INSTRUCTIONS TO FOLLOW
Pick out the lines below with "none" and list them.

MATERIAL PROVIDED
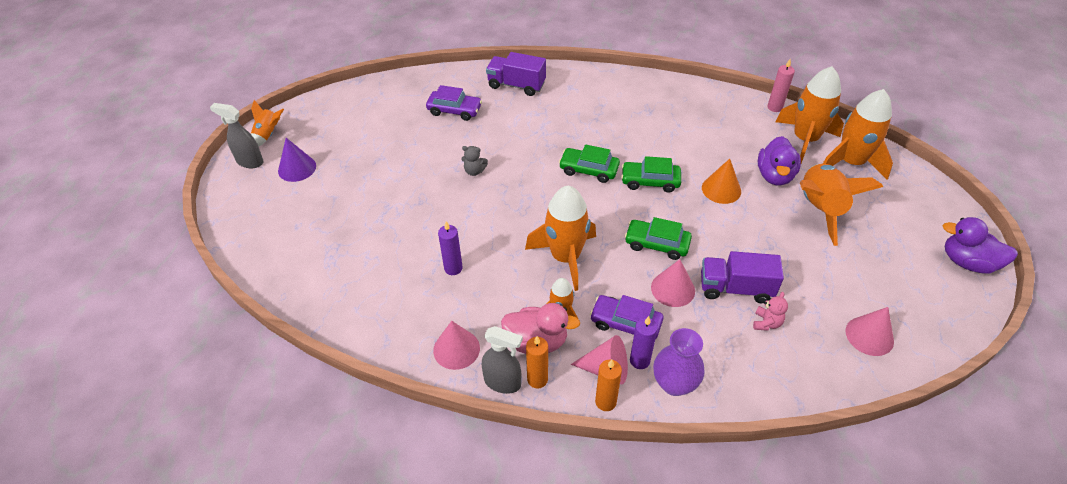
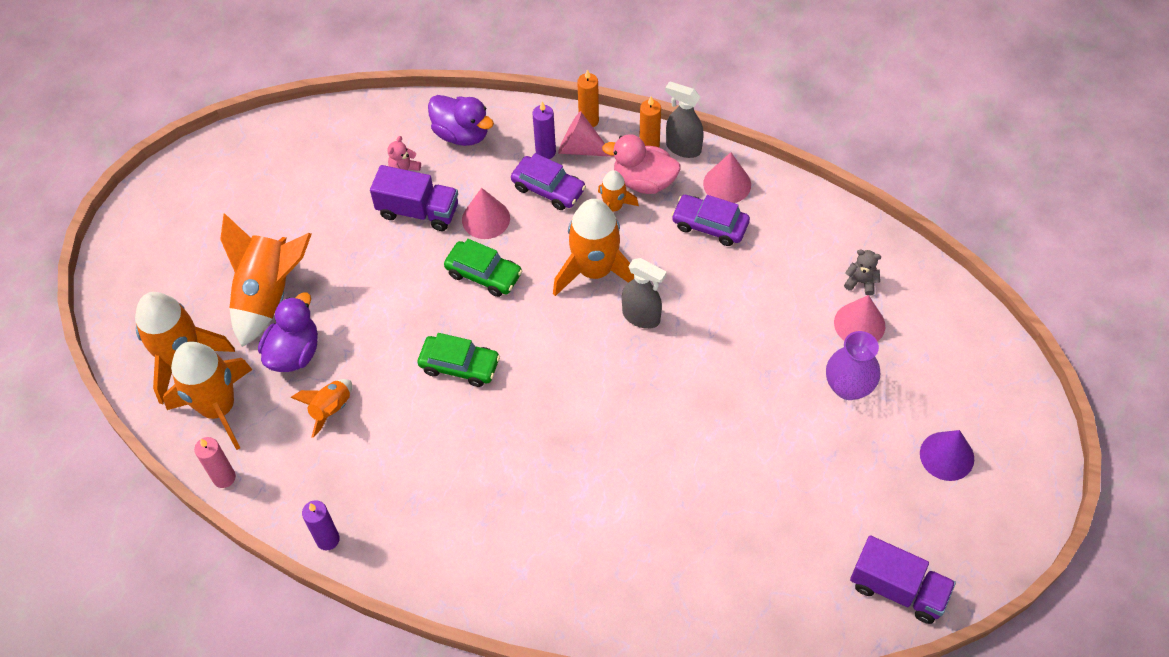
camera: 170 degrees left, 10 degrees up
(249, 162) = (1020, 478): grey spray bottle -> grey spray bottle (641, 317)
(268, 135) = (1007, 532): orange rocket -> orange rocket (331, 409)
(453, 268) = (727, 273): purple candle -> purple candle (328, 539)
(454, 110) = (716, 544): purple car -> purple car (710, 225)
(474, 171) = (693, 415): grey teddy bear -> grey teddy bear (861, 282)
(516, 85) = (610, 591): purple truck -> purple truck (897, 589)
(588, 170) = (535, 396): green car -> none
(674, 383) = (519, 128): purple vase -> purple vase (848, 387)
(721, 189) = (373, 340): orange cone -> none
(869, 336) = (310, 148): pink cone -> pink cone (859, 324)
(967, 262) = (151, 208): purple duck -> purple duck (462, 134)

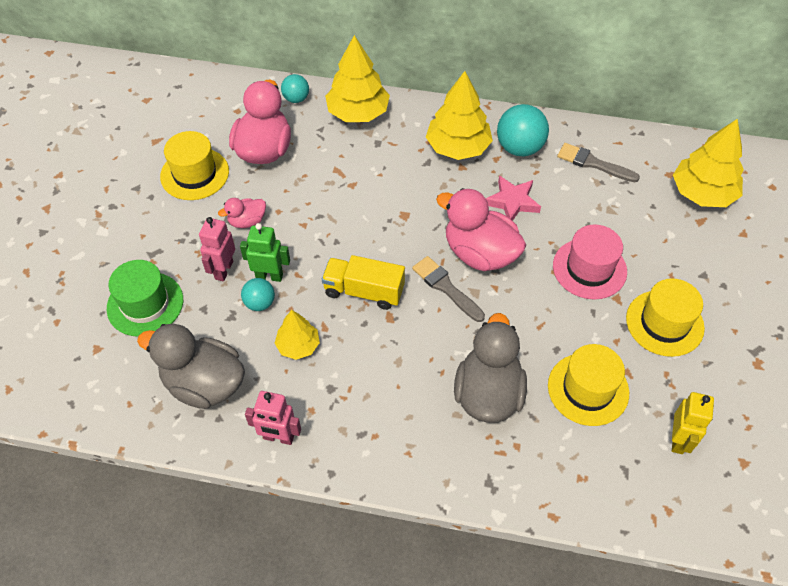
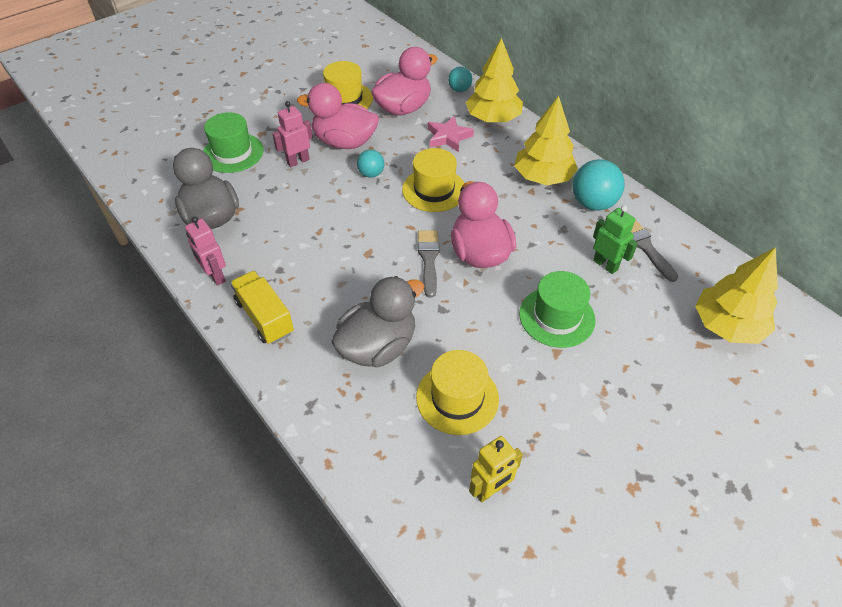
camera: 40 degrees right, 5 degrees down
(247, 221) = (344, 142): pink duck -> pink duck, size x2.00
(260, 303) = (296, 192): turquoise ball -> turquoise ball (371, 174)
(269, 276) = (321, 181): green robot -> green robot (605, 265)
(298, 345) = (290, 231): yellow tree -> none
(364, 291) = (369, 226): yellow truck -> yellow truck (265, 317)
(512, 202) = (545, 235): pink star -> pink star (448, 137)
(589, 268) = (556, 317): pink hat -> green hat
(664, 323) = (578, 397): yellow hat -> yellow hat (434, 190)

SOLUTION FOR THIS TASK
(588, 170) = (535, 396): green car -> none
(721, 189) = (373, 340): orange cone -> none
(298, 345) = (290, 231): yellow tree -> none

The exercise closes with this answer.